Given information
□ □ □

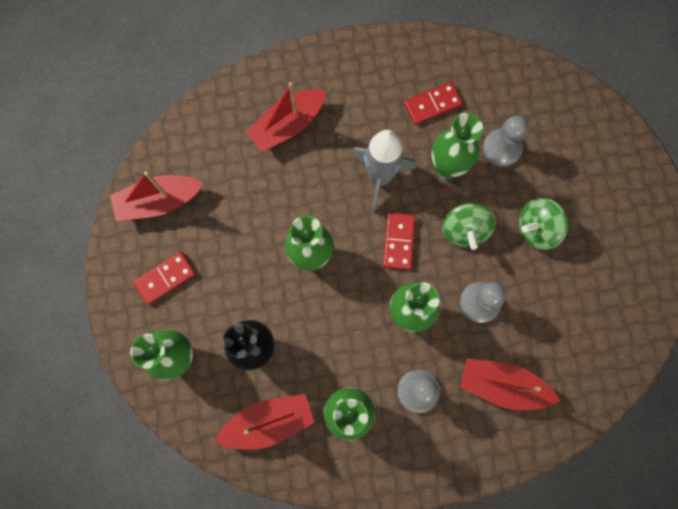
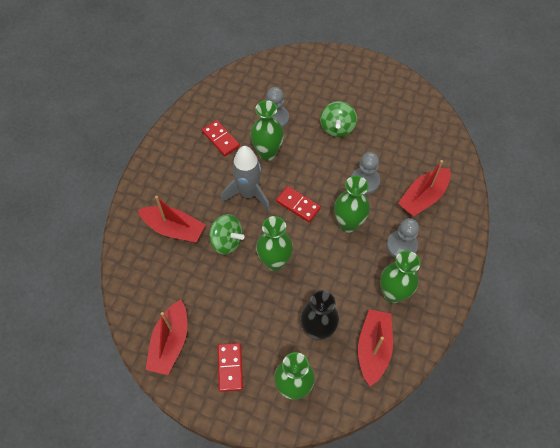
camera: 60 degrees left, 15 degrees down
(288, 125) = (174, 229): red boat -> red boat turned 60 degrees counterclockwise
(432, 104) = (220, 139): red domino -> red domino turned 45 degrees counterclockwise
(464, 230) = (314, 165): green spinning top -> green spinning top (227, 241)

□ □ □

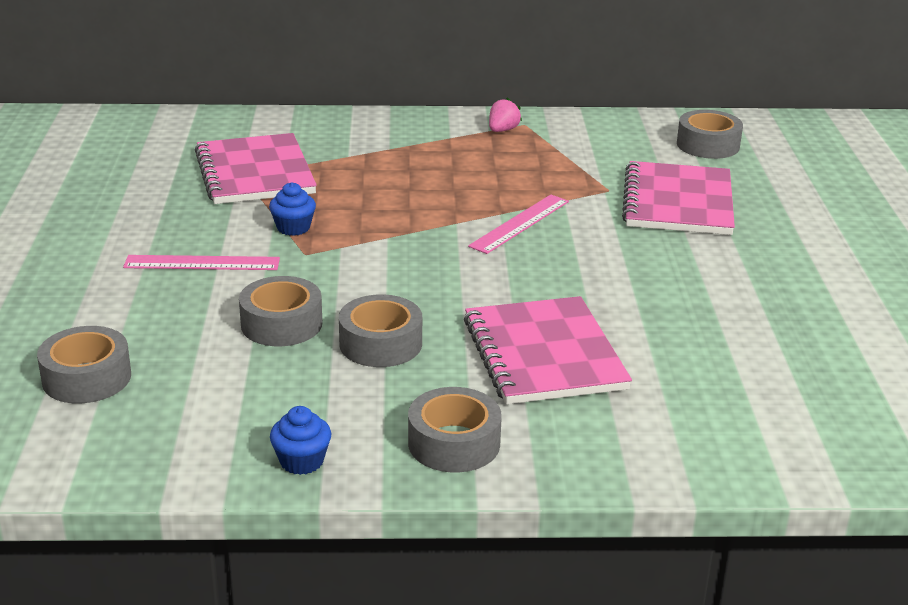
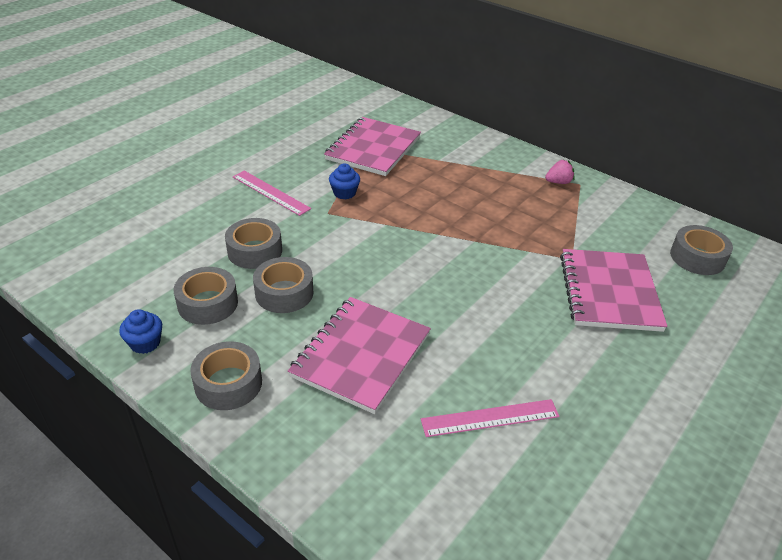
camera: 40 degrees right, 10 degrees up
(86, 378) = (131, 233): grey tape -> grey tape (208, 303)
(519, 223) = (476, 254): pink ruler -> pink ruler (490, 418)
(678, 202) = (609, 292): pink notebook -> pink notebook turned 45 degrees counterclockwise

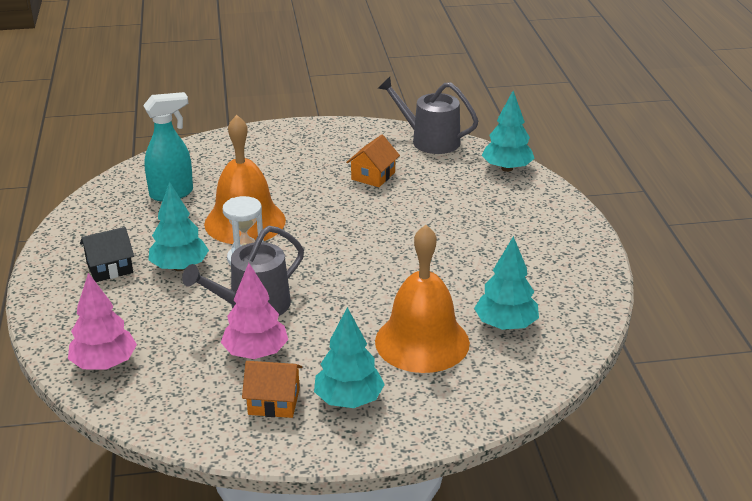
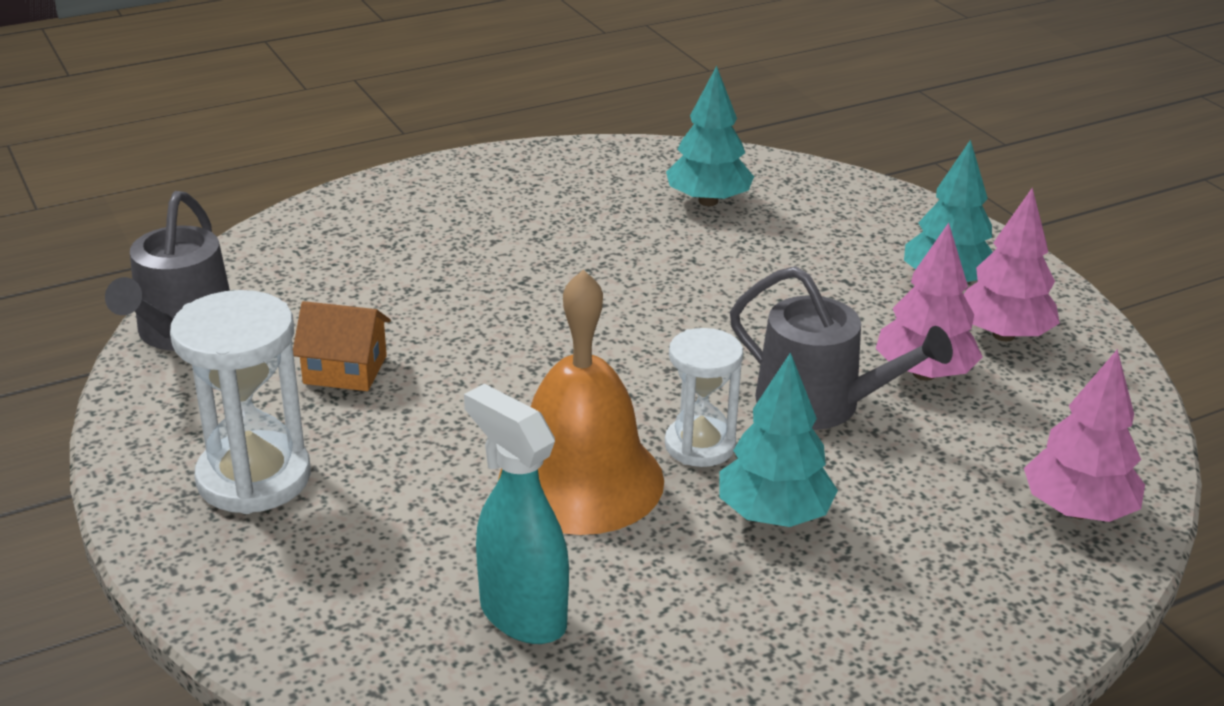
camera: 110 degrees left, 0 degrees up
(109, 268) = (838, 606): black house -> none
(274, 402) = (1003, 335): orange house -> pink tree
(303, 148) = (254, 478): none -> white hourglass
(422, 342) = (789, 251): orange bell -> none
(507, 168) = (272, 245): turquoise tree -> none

□ □ □

Work item
Nothing but a number belongs in the answer: the tally of lines in the data holding "degrees".

Answer for this exercise
6